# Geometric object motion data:
▼
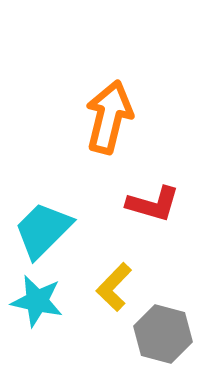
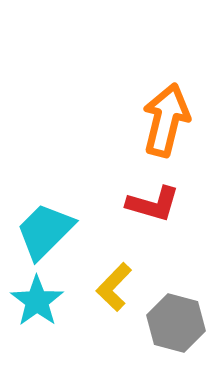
orange arrow: moved 57 px right, 3 px down
cyan trapezoid: moved 2 px right, 1 px down
cyan star: rotated 24 degrees clockwise
gray hexagon: moved 13 px right, 11 px up
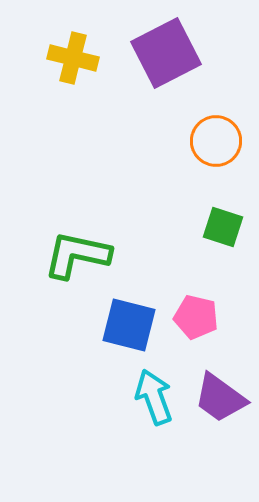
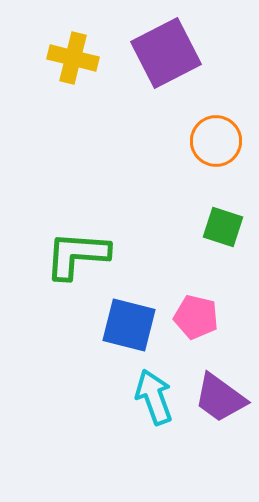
green L-shape: rotated 8 degrees counterclockwise
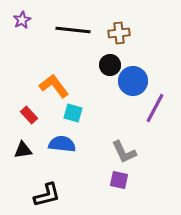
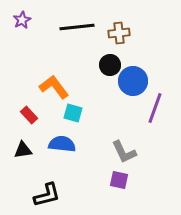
▲
# Task instructions:
Each line from the one holding "cyan star: rotated 24 degrees clockwise" through the last line of the records above must be duplicated exactly, and pictures must not be.

# Solution:
cyan star: rotated 24 degrees clockwise
gray hexagon: moved 13 px right, 11 px up
green L-shape: rotated 8 degrees counterclockwise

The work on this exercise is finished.